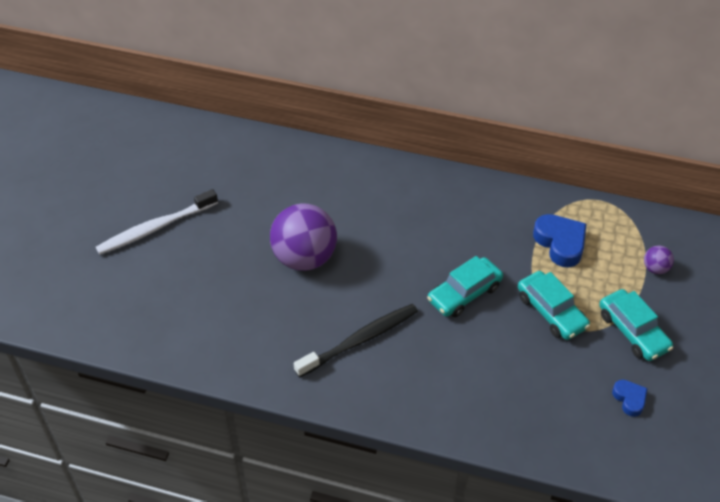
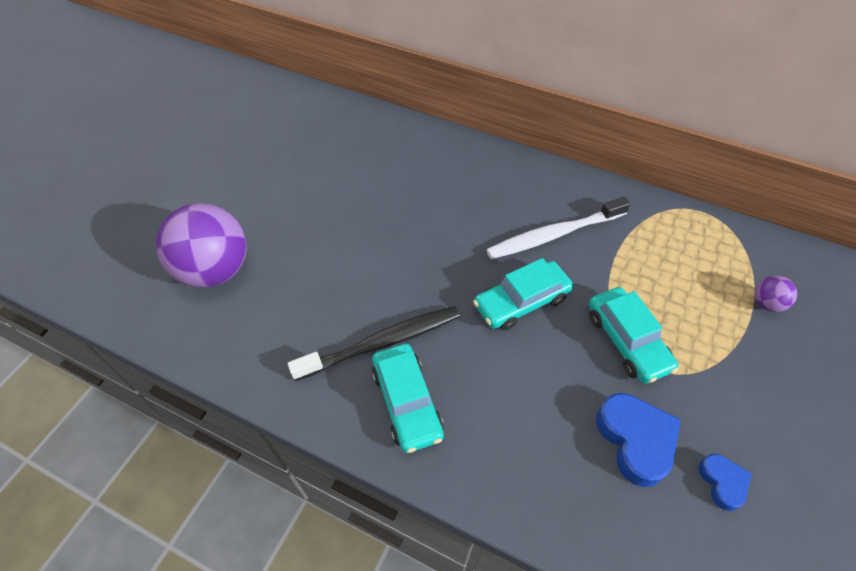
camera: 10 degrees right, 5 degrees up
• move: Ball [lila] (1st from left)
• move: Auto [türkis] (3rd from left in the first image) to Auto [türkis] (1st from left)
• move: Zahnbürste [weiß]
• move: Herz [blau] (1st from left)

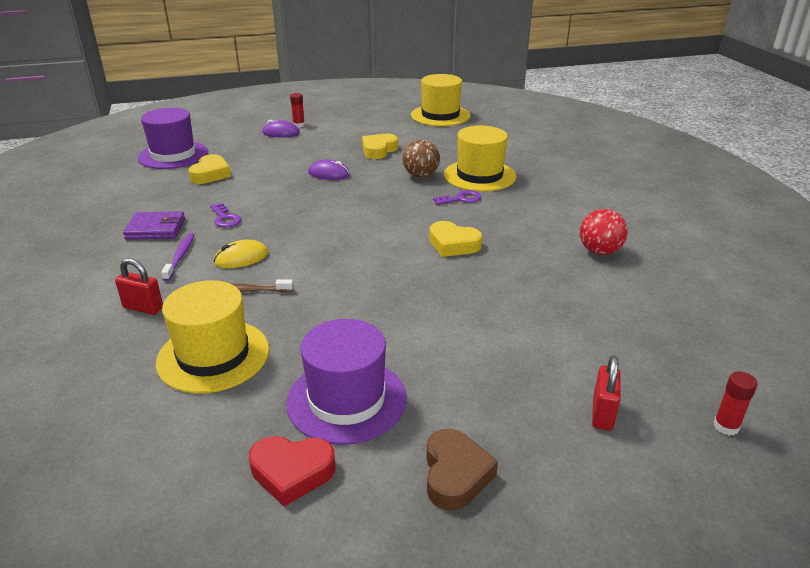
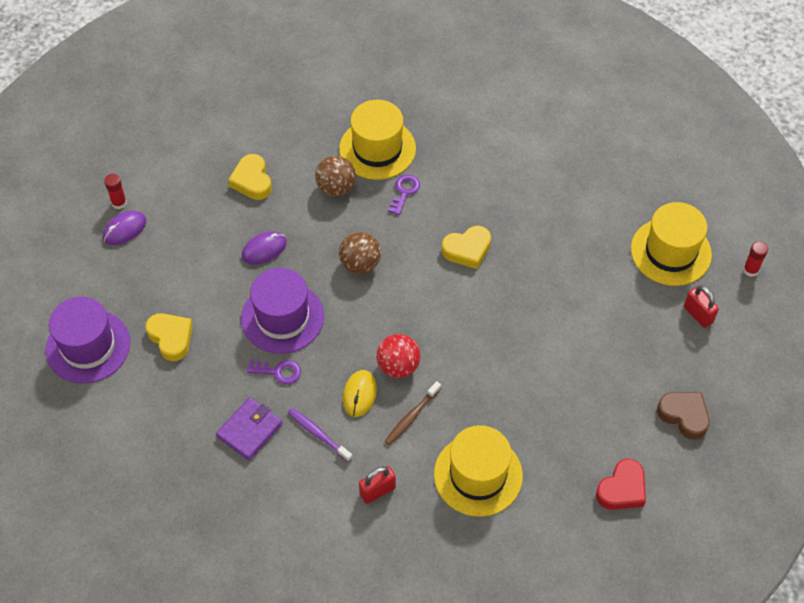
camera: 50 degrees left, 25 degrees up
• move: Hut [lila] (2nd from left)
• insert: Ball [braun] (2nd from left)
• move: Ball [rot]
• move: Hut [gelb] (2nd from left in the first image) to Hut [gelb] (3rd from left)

***

List the lines of the records where "from" occurs.

• move: Ball [lila] (1st from left)
• move: Auto [türkis] (3rd from left in the first image) to Auto [türkis] (1st from left)
• move: Herz [blau] (1st from left)
• move: Hut [lila] (2nd from left)
• insert: Ball [braun] (2nd from left)
• move: Hut [gelb] (2nd from left in the first image) to Hut [gelb] (3rd from left)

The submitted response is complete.